(Before and after images)
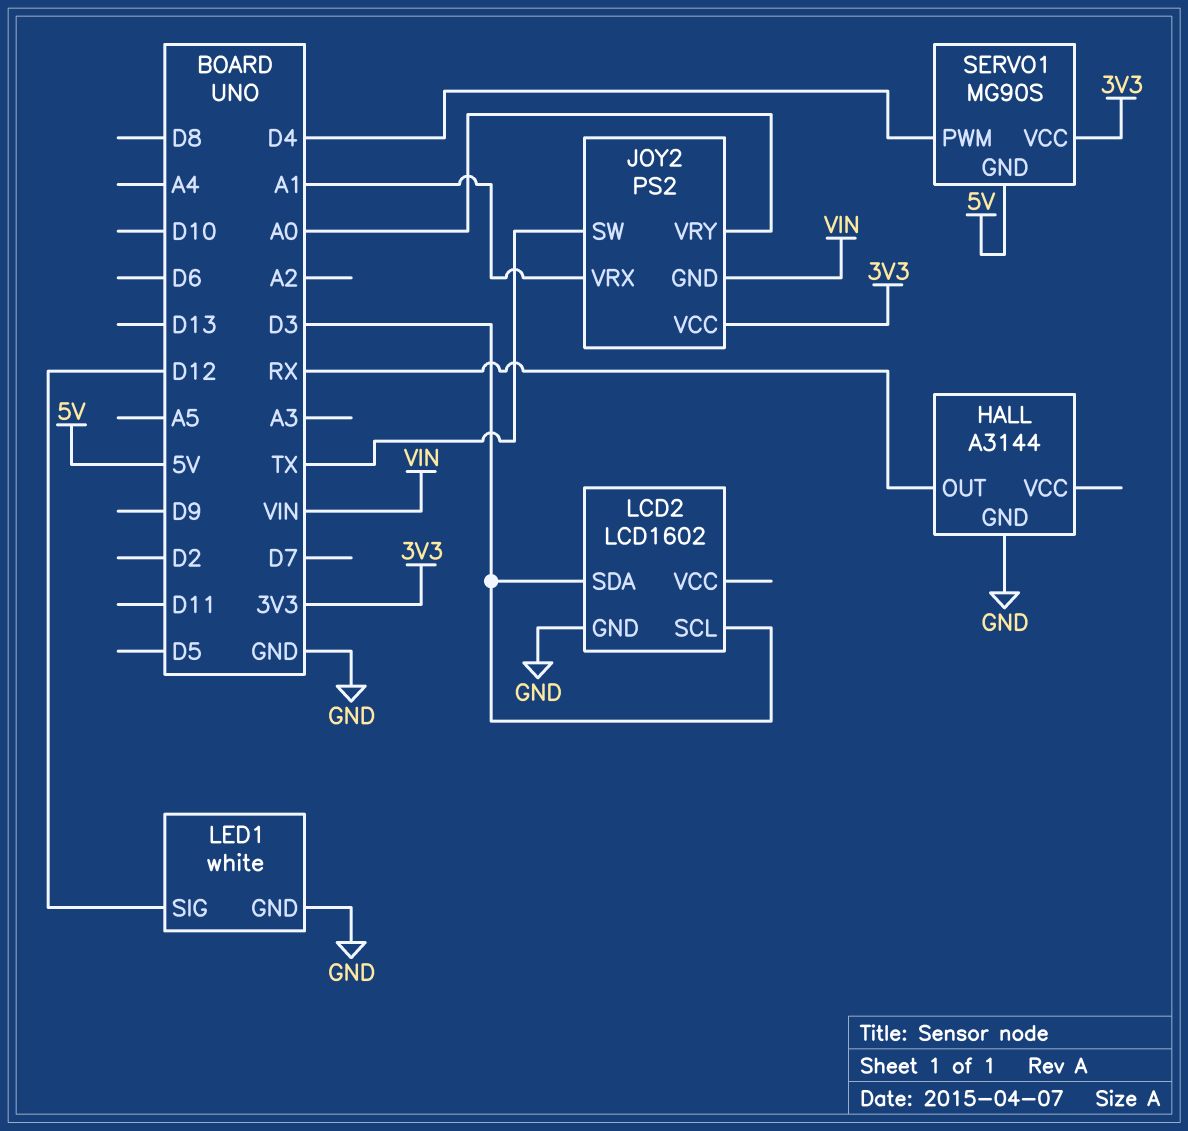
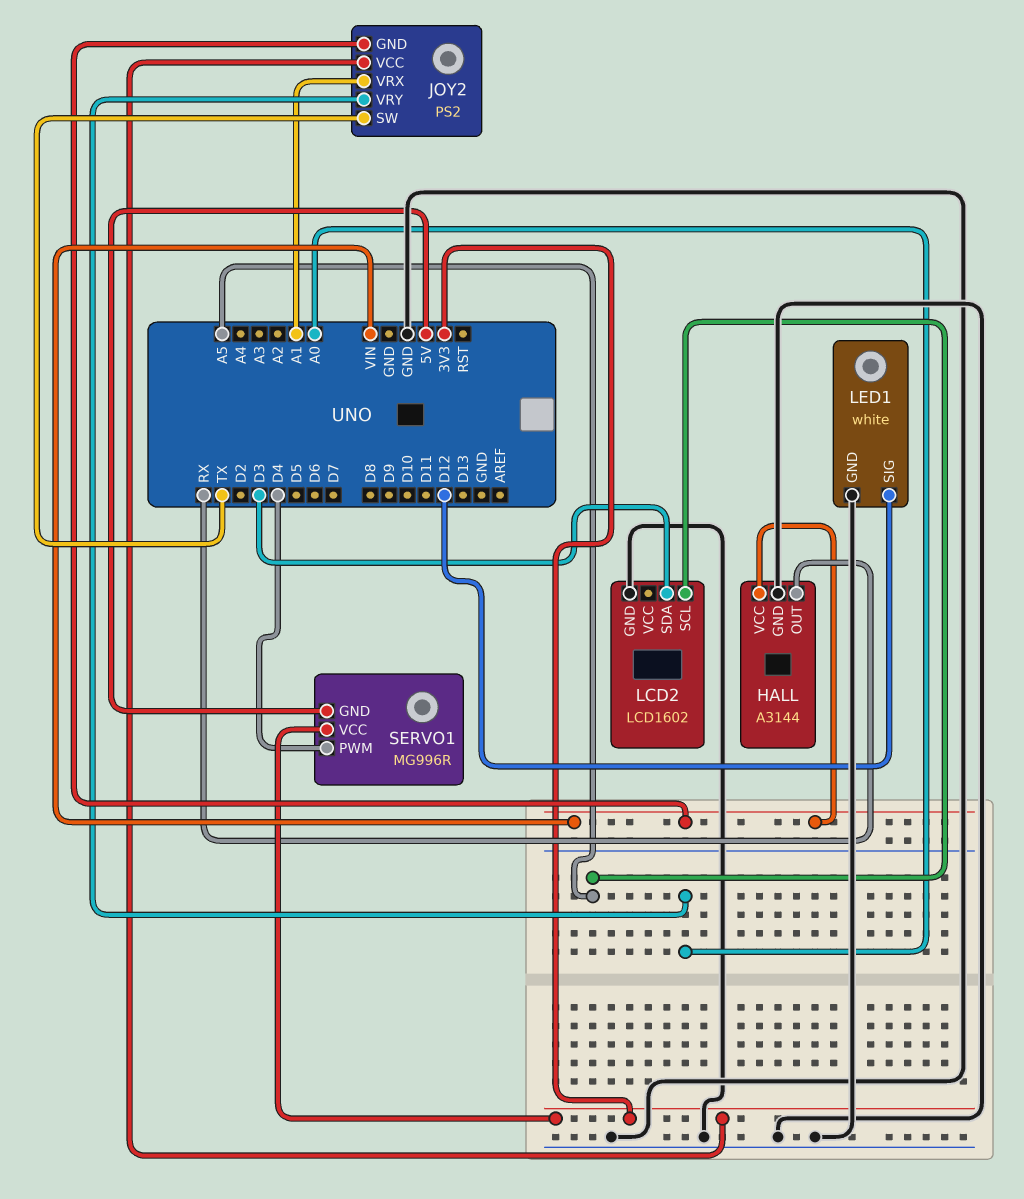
HALL pin VCC: none -> VIN
LCD2 pin SCL: D3 -> A5
SERVO1: MG90S -> MG996R

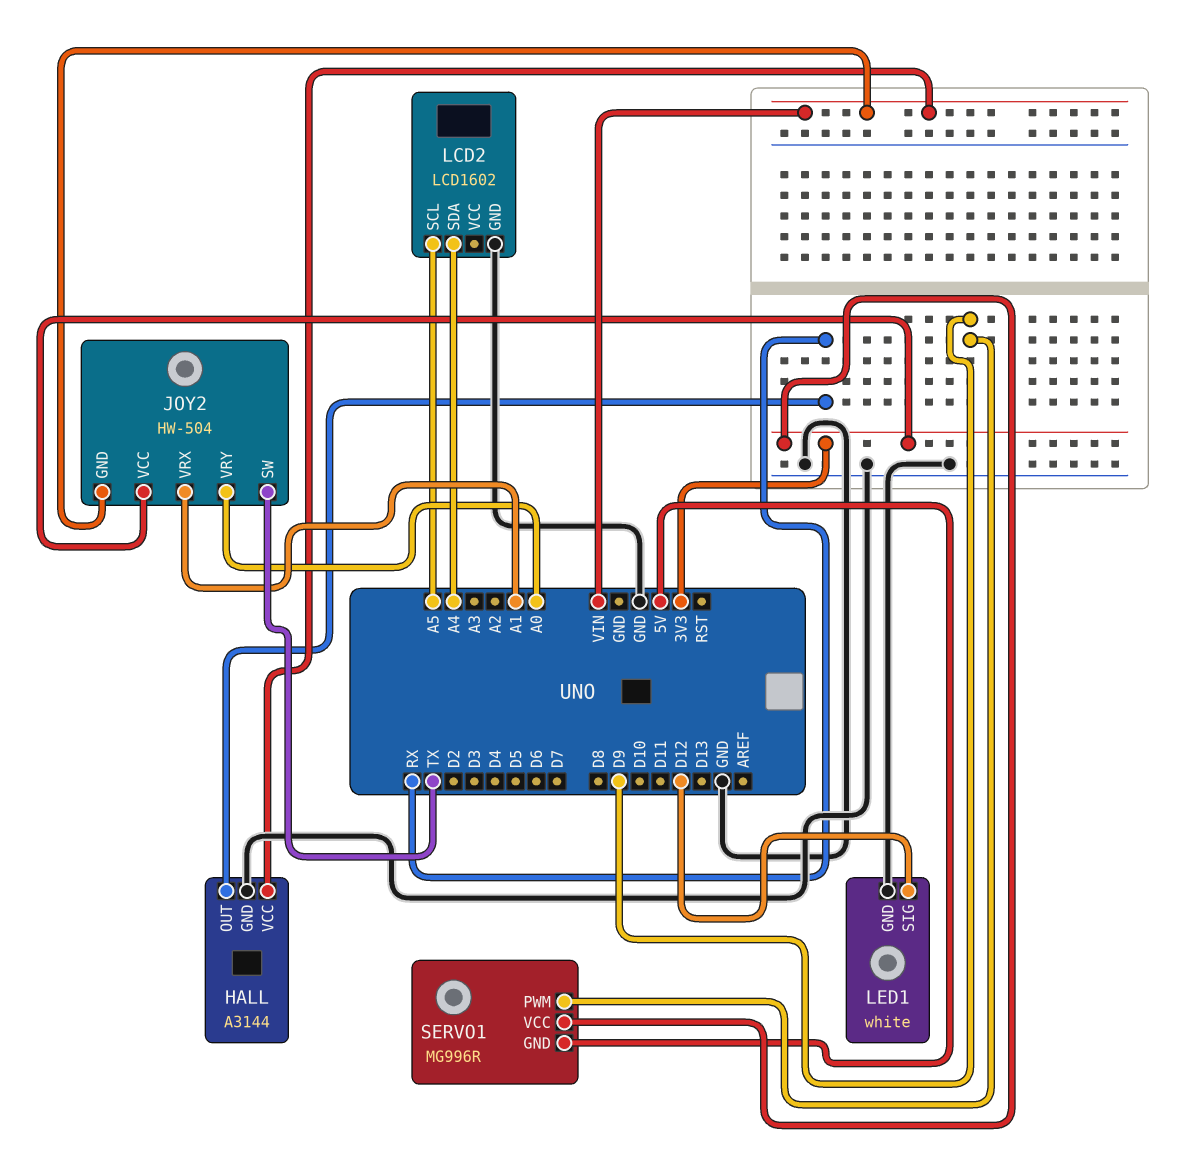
JOY2: PS2 -> HW-504
LCD2 pin SDA: D3 -> A4
SERVO1 pin PWM: D4 -> D9

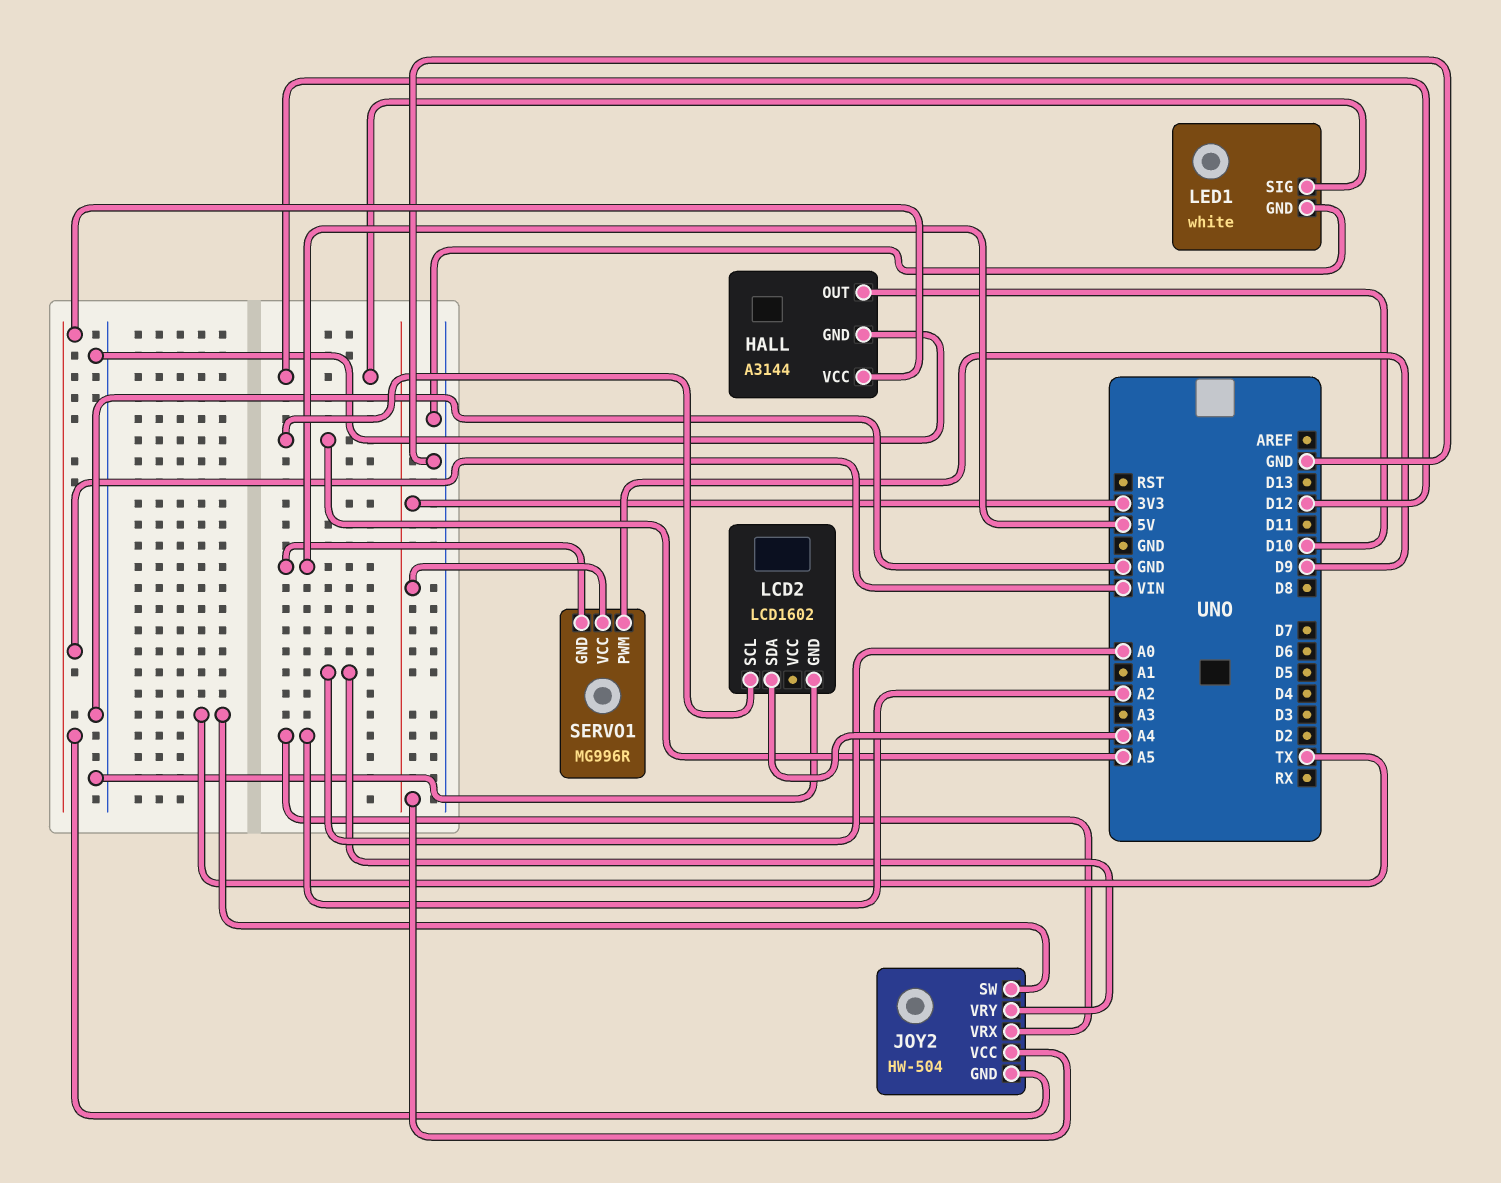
HALL pin OUT: RX -> D10
JOY2 pin VRX: A1 -> A2

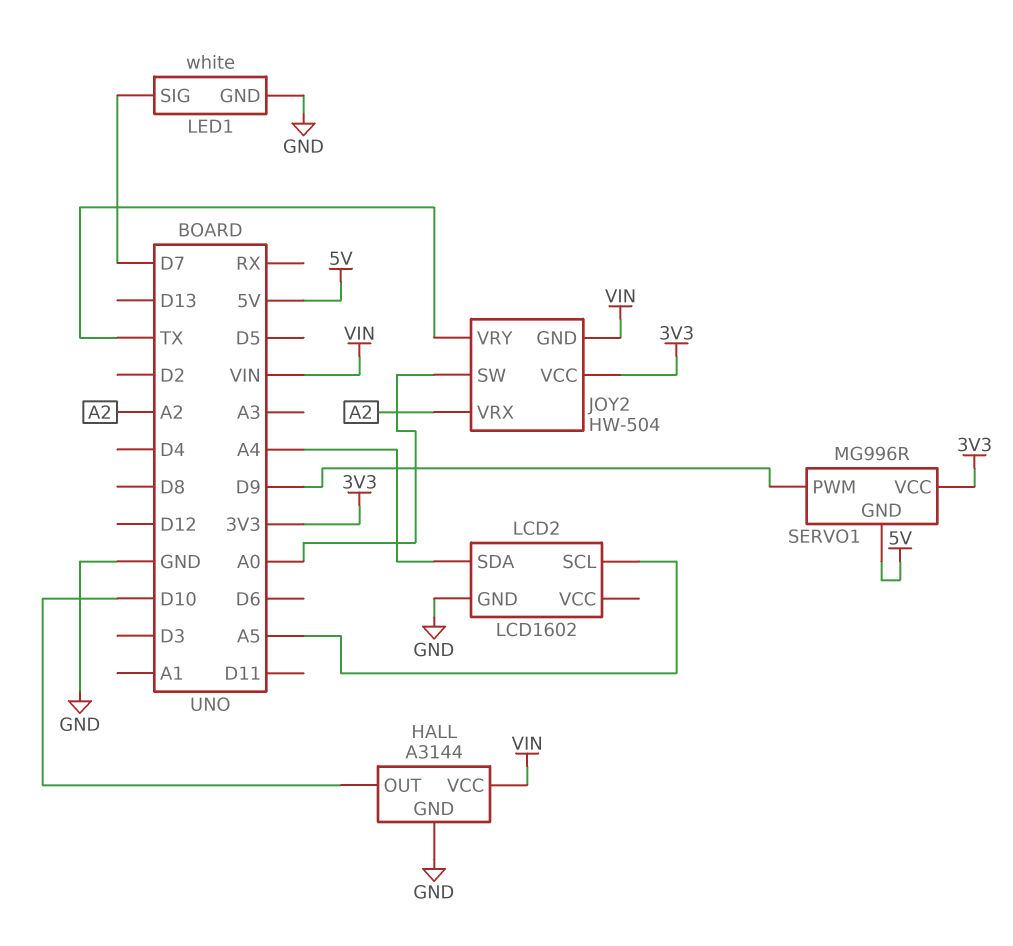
JOY2 pin SW: TX -> A0
JOY2 pin VRY: A0 -> TX
LED1 pin SIG: D12 -> D7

» **Exercise directions**:
Retype only the lines from the line with "LCD2 pin SCL: D3 -> A5" through the last line of the data. Keep both ends and skip the pictures.

» **Task output**:
LCD2 pin SCL: D3 -> A5
SERVO1: MG90S -> MG996R

JOY2: PS2 -> HW-504
LCD2 pin SDA: D3 -> A4
SERVO1 pin PWM: D4 -> D9

HALL pin OUT: RX -> D10
JOY2 pin VRX: A1 -> A2

JOY2 pin SW: TX -> A0
JOY2 pin VRY: A0 -> TX
LED1 pin SIG: D12 -> D7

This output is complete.